◆ Prompt
Verbatim output required. Print the data in full.

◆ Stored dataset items
^^^^

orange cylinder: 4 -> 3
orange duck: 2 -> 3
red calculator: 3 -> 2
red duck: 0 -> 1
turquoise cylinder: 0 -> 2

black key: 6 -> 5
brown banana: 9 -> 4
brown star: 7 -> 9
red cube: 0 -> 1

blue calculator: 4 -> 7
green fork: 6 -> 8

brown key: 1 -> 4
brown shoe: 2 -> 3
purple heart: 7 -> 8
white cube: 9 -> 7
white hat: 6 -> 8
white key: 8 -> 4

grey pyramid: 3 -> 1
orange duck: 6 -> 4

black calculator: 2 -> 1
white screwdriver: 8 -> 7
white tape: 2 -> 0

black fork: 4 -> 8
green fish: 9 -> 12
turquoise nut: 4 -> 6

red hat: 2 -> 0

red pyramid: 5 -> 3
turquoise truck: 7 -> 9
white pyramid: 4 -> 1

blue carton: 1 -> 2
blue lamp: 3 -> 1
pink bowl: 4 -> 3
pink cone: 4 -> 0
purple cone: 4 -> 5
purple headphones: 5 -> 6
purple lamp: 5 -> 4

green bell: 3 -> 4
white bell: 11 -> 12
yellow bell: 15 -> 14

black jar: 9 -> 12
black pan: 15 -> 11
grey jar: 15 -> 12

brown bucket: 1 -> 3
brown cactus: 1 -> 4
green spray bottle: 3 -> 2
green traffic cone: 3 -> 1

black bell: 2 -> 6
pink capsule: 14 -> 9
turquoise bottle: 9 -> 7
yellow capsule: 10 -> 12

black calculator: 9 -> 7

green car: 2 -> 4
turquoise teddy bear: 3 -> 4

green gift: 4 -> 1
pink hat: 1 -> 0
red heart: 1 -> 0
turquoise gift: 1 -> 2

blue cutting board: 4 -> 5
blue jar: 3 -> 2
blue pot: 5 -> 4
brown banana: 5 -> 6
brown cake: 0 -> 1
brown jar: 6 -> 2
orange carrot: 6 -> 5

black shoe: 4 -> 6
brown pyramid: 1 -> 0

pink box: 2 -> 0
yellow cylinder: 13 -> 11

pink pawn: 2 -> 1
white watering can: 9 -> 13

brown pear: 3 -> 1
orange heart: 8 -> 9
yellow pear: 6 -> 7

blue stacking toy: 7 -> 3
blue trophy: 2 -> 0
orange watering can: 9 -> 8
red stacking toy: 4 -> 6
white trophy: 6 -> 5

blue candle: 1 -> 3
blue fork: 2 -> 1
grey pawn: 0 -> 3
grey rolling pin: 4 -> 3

^^^^

◆ Answer to the exercise
orange cylinder: 4 -> 3
orange duck: 2 -> 3
red calculator: 3 -> 2
red duck: 0 -> 1
turquoise cylinder: 0 -> 2

black key: 6 -> 5
brown banana: 9 -> 4
brown star: 7 -> 9
red cube: 0 -> 1

blue calculator: 4 -> 7
green fork: 6 -> 8

brown key: 1 -> 4
brown shoe: 2 -> 3
purple heart: 7 -> 8
white cube: 9 -> 7
white hat: 6 -> 8
white key: 8 -> 4

grey pyramid: 3 -> 1
orange duck: 6 -> 4

black calculator: 2 -> 1
white screwdriver: 8 -> 7
white tape: 2 -> 0

black fork: 4 -> 8
green fish: 9 -> 12
turquoise nut: 4 -> 6

red hat: 2 -> 0

red pyramid: 5 -> 3
turquoise truck: 7 -> 9
white pyramid: 4 -> 1

blue carton: 1 -> 2
blue lamp: 3 -> 1
pink bowl: 4 -> 3
pink cone: 4 -> 0
purple cone: 4 -> 5
purple headphones: 5 -> 6
purple lamp: 5 -> 4

green bell: 3 -> 4
white bell: 11 -> 12
yellow bell: 15 -> 14

black jar: 9 -> 12
black pan: 15 -> 11
grey jar: 15 -> 12

brown bucket: 1 -> 3
brown cactus: 1 -> 4
green spray bottle: 3 -> 2
green traffic cone: 3 -> 1

black bell: 2 -> 6
pink capsule: 14 -> 9
turquoise bottle: 9 -> 7
yellow capsule: 10 -> 12

black calculator: 9 -> 7

green car: 2 -> 4
turquoise teddy bear: 3 -> 4

green gift: 4 -> 1
pink hat: 1 -> 0
red heart: 1 -> 0
turquoise gift: 1 -> 2

blue cutting board: 4 -> 5
blue jar: 3 -> 2
blue pot: 5 -> 4
brown banana: 5 -> 6
brown cake: 0 -> 1
brown jar: 6 -> 2
orange carrot: 6 -> 5

black shoe: 4 -> 6
brown pyramid: 1 -> 0

pink box: 2 -> 0
yellow cylinder: 13 -> 11

pink pawn: 2 -> 1
white watering can: 9 -> 13

brown pear: 3 -> 1
orange heart: 8 -> 9
yellow pear: 6 -> 7

blue stacking toy: 7 -> 3
blue trophy: 2 -> 0
orange watering can: 9 -> 8
red stacking toy: 4 -> 6
white trophy: 6 -> 5

blue candle: 1 -> 3
blue fork: 2 -> 1
grey pawn: 0 -> 3
grey rolling pin: 4 -> 3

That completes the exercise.